## Task prompt
Scan the lines below; pull out those with "none".
*** Opening Working data ***
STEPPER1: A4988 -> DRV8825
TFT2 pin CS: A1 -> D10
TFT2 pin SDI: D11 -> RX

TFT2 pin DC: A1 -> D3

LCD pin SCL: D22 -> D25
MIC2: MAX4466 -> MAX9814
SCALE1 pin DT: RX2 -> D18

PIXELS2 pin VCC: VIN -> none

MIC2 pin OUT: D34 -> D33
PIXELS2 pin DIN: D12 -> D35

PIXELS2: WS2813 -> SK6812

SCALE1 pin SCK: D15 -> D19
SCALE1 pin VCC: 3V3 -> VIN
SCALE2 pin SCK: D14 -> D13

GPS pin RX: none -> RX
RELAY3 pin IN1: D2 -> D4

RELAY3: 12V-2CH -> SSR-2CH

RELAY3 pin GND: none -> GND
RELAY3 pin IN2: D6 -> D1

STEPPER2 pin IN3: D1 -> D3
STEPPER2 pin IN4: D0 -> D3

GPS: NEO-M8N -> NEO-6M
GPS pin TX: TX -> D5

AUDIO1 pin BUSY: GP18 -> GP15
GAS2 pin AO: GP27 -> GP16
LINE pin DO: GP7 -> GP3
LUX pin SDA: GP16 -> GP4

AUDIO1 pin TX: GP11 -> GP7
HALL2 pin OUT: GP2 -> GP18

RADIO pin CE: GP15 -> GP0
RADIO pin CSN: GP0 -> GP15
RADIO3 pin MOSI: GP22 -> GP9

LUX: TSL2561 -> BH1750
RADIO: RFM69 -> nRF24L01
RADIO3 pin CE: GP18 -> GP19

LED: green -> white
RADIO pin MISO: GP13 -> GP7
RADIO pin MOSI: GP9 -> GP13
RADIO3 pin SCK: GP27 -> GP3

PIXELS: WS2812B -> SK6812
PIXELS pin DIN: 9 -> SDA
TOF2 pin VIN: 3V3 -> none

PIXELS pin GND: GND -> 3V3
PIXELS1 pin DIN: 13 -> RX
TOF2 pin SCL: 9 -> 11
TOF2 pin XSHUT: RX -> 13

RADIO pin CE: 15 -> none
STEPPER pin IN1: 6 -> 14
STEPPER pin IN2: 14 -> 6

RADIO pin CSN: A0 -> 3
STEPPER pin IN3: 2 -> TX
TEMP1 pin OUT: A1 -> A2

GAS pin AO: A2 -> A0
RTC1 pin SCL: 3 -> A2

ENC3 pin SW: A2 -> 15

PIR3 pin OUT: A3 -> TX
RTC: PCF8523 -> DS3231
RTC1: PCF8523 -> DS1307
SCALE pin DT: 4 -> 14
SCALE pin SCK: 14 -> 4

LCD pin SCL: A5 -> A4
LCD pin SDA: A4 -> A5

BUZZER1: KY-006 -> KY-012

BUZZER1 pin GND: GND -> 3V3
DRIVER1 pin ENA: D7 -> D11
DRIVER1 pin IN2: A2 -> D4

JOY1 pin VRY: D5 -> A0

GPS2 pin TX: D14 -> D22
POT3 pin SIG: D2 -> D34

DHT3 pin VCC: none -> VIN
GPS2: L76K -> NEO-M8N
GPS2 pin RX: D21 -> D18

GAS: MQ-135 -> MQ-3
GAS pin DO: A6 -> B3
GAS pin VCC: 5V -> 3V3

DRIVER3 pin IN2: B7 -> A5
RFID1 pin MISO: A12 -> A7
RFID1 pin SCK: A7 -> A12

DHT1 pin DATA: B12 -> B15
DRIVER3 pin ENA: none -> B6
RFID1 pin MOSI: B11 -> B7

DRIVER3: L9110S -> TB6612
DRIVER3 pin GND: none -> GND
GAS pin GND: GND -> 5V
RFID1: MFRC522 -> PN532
*** Closing Working data ***
## Exercise solution
PIXELS2 pin VCC: VIN -> none
GPS pin RX: none -> RX
RELAY3 pin GND: none -> GND
TOF2 pin VIN: 3V3 -> none
RADIO pin CE: 15 -> none
DHT3 pin VCC: none -> VIN
DRIVER3 pin ENA: none -> B6
DRIVER3 pin GND: none -> GND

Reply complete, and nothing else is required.